▼
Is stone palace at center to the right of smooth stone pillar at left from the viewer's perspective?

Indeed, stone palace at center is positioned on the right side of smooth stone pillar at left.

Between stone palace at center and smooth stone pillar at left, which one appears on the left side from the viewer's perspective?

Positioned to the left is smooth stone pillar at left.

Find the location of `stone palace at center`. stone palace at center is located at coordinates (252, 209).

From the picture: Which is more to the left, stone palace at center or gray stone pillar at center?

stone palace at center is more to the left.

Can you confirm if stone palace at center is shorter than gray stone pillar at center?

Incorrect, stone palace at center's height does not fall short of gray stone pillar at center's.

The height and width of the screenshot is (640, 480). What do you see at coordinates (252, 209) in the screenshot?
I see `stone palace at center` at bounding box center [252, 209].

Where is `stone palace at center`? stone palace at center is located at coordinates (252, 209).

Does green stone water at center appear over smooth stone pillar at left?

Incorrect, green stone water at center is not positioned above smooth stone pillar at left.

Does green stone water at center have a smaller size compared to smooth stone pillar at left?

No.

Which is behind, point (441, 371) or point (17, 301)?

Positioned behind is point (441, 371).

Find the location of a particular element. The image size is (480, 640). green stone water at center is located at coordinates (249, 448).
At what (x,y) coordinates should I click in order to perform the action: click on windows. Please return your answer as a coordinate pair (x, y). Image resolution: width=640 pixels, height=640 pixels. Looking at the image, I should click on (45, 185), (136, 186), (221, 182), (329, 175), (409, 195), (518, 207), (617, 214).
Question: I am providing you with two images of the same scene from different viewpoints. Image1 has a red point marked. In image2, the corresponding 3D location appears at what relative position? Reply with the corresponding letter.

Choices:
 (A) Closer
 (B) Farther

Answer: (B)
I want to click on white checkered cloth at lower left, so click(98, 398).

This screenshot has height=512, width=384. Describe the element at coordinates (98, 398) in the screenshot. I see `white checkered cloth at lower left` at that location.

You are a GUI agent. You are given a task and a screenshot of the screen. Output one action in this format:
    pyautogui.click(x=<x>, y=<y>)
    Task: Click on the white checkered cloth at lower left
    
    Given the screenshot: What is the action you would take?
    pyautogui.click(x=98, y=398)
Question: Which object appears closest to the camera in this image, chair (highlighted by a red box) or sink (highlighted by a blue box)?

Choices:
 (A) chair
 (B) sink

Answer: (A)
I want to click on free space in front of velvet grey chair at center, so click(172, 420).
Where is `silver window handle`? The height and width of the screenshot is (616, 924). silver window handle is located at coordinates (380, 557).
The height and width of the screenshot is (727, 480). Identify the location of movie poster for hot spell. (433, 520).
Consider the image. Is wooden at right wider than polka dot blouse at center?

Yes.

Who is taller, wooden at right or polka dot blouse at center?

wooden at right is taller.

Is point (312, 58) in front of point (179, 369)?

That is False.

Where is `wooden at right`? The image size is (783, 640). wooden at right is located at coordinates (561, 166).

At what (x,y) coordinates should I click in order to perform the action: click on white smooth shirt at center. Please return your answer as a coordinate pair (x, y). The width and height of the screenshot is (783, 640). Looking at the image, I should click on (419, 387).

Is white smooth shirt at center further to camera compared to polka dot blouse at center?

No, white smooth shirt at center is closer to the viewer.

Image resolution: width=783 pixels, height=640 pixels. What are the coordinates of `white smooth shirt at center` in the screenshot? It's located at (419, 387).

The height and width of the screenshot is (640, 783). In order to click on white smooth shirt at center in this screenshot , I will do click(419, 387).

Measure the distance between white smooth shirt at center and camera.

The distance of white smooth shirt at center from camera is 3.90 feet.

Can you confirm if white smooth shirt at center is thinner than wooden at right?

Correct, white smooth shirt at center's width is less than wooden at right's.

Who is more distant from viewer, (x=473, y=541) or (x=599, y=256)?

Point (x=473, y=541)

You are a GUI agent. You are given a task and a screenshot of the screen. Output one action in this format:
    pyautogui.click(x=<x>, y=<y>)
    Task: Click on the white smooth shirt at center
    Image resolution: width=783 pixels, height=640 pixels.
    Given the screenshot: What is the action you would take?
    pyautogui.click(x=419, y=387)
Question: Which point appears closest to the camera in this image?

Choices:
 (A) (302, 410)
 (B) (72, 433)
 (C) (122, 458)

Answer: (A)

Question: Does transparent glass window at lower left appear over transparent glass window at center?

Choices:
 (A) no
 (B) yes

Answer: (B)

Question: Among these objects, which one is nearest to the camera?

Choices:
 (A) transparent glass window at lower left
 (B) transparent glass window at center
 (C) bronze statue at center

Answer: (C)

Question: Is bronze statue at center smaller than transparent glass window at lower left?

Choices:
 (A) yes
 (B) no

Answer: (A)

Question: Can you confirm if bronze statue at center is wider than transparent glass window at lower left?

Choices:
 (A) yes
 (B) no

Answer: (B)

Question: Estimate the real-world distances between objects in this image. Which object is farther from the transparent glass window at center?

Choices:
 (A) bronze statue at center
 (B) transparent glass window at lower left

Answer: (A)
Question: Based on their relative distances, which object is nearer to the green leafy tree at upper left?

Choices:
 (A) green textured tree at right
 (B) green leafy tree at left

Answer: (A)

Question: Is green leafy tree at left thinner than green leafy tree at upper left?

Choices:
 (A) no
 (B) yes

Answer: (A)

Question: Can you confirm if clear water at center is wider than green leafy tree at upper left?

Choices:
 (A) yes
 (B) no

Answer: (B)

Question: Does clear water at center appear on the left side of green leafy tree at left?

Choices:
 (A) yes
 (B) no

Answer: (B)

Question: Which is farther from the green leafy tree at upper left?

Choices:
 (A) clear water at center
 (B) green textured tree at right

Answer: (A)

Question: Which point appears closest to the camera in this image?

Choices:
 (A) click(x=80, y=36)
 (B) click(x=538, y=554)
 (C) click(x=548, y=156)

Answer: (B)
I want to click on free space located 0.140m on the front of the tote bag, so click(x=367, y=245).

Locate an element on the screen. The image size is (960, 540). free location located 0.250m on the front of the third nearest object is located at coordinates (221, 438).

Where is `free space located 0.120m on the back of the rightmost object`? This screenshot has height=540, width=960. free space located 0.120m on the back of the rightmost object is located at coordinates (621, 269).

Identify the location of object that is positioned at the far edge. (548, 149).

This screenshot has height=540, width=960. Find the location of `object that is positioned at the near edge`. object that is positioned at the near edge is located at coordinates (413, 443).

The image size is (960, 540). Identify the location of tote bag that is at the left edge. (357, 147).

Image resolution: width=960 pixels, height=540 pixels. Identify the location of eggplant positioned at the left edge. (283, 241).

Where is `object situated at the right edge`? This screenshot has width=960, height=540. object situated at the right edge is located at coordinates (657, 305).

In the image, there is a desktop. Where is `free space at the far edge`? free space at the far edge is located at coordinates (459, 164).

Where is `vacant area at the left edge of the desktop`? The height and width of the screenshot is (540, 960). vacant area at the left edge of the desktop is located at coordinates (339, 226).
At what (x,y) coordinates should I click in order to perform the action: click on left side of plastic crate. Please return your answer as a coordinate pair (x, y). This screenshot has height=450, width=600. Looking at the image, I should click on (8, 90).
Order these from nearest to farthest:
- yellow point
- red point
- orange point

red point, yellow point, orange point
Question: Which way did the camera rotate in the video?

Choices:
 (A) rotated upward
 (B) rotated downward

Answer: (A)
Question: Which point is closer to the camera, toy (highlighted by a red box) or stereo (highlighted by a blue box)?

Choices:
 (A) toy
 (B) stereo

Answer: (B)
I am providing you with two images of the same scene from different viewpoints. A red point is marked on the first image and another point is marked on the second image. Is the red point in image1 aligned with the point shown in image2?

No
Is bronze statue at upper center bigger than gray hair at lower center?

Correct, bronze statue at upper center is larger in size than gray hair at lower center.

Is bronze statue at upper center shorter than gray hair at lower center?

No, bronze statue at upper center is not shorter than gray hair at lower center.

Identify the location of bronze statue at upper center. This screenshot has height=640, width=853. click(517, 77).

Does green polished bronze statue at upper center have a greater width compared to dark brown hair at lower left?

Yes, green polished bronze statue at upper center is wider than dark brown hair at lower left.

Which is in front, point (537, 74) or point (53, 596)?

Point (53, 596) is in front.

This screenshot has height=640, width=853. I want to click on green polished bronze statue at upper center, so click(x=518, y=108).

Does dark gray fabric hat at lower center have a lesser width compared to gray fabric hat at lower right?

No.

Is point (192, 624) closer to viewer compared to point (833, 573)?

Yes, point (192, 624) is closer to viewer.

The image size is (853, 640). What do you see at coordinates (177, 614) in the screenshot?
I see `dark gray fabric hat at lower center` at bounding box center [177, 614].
▲
* [Stated exercise] Return the lines from the one containing "Does green stone water at center have" down to the one containing "Positioned behind is point (441, 371).", both included, word for word.

* [Exercise answer]
Does green stone water at center have a smaller size compared to smooth stone pillar at left?

No.

Which is behind, point (441, 371) or point (17, 301)?

Positioned behind is point (441, 371).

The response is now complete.